(Source data)
==*==
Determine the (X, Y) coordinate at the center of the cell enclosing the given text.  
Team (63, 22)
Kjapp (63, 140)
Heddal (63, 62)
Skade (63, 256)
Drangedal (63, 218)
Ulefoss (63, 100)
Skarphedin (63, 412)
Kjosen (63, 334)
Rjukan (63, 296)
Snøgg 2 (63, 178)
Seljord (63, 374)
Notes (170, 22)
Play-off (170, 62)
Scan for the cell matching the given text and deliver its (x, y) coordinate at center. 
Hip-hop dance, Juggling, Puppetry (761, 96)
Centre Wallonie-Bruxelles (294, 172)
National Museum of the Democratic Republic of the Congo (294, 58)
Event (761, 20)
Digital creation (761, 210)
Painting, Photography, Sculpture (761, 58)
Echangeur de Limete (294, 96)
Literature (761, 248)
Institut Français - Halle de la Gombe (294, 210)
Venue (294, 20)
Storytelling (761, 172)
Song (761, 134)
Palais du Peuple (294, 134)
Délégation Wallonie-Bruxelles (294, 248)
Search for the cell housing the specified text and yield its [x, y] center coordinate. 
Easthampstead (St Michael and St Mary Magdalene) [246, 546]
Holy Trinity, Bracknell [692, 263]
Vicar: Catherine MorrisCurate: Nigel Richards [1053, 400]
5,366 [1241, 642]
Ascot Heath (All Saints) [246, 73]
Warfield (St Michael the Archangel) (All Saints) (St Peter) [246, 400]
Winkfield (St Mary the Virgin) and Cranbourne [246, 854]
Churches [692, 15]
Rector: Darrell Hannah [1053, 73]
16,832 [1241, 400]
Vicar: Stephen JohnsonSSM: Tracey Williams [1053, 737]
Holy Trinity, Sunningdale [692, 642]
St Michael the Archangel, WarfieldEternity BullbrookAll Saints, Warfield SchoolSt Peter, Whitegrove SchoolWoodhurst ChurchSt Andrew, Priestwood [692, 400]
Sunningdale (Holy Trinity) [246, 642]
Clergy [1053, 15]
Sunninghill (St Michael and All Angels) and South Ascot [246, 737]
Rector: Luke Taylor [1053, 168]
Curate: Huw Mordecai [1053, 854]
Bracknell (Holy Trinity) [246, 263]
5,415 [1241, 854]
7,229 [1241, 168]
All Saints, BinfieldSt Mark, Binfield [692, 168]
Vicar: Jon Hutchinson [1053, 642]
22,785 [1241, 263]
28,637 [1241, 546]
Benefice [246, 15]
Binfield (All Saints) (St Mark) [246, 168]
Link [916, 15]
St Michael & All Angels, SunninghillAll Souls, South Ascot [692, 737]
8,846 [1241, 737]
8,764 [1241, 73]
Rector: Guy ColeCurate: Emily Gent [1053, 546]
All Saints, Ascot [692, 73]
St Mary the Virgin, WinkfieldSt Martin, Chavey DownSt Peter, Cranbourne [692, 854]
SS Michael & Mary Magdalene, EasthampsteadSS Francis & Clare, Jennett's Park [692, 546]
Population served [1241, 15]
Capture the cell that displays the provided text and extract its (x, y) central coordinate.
==*==
- _REQUEST_:
Reproduce every item above verbatim, keeping each line in its original order and form.

- _SOLUTION FOR THIS EXERCISE_:
Determine the (X, Y) coordinate at the center of the cell enclosing the given text.  
Team (63, 22)
Kjapp (63, 140)
Heddal (63, 62)
Skade (63, 256)
Drangedal (63, 218)
Ulefoss (63, 100)
Skarphedin (63, 412)
Kjosen (63, 334)
Rjukan (63, 296)
Snøgg 2 (63, 178)
Seljord (63, 374)
Notes (170, 22)
Play-off (170, 62)
Scan for the cell matching the given text and deliver its (x, y) coordinate at center. 
Hip-hop dance, Juggling, Puppetry (761, 96)
Centre Wallonie-Bruxelles (294, 172)
National Museum of the Democratic Republic of the Congo (294, 58)
Event (761, 20)
Digital creation (761, 210)
Painting, Photography, Sculpture (761, 58)
Echangeur de Limete (294, 96)
Literature (761, 248)
Institut Français - Halle de la Gombe (294, 210)
Venue (294, 20)
Storytelling (761, 172)
Song (761, 134)
Palais du Peuple (294, 134)
Délégation Wallonie-Bruxelles (294, 248)
Search for the cell housing the specified text and yield its [x, y] center coordinate. 
Easthampstead (St Michael and St Mary Magdalene) [246, 546]
Holy Trinity, Bracknell [692, 263]
Vicar: Catherine MorrisCurate: Nigel Richards [1053, 400]
5,366 [1241, 642]
Ascot Heath (All Saints) [246, 73]
Warfield (St Michael the Archangel) (All Saints) (St Peter) [246, 400]
Winkfield (St Mary the Virgin) and Cranbourne [246, 854]
Churches [692, 15]
Rector: Darrell Hannah [1053, 73]
16,832 [1241, 400]
Vicar: Stephen JohnsonSSM: Tracey Williams [1053, 737]
Holy Trinity, Sunningdale [692, 642]
St Michael the Archangel, WarfieldEternity BullbrookAll Saints, Warfield SchoolSt Peter, Whitegrove SchoolWoodhurst ChurchSt Andrew, Priestwood [692, 400]
Sunningdale (Holy Trinity) [246, 642]
Clergy [1053, 15]
Sunninghill (St Michael and All Angels) and South Ascot [246, 737]
Rector: Luke Taylor [1053, 168]
Curate: Huw Mordecai [1053, 854]
Bracknell (Holy Trinity) [246, 263]
5,415 [1241, 854]
7,229 [1241, 168]
All Saints, BinfieldSt Mark, Binfield [692, 168]
Vicar: Jon Hutchinson [1053, 642]
22,785 [1241, 263]
28,637 [1241, 546]
Benefice [246, 15]
Binfield (All Saints) (St Mark) [246, 168]
Link [916, 15]
St Michael & All Angels, SunninghillAll Souls, South Ascot [692, 737]
8,846 [1241, 737]
8,764 [1241, 73]
Rector: Guy ColeCurate: Emily Gent [1053, 546]
All Saints, Ascot [692, 73]
St Mary the Virgin, WinkfieldSt Martin, Chavey DownSt Peter, Cranbourne [692, 854]
SS Michael & Mary Magdalene, EasthampsteadSS Francis & Clare, Jennett's Park [692, 546]
Population served [1241, 15]
Capture the cell that displays the provided text and extract its (x, y) central coordinate.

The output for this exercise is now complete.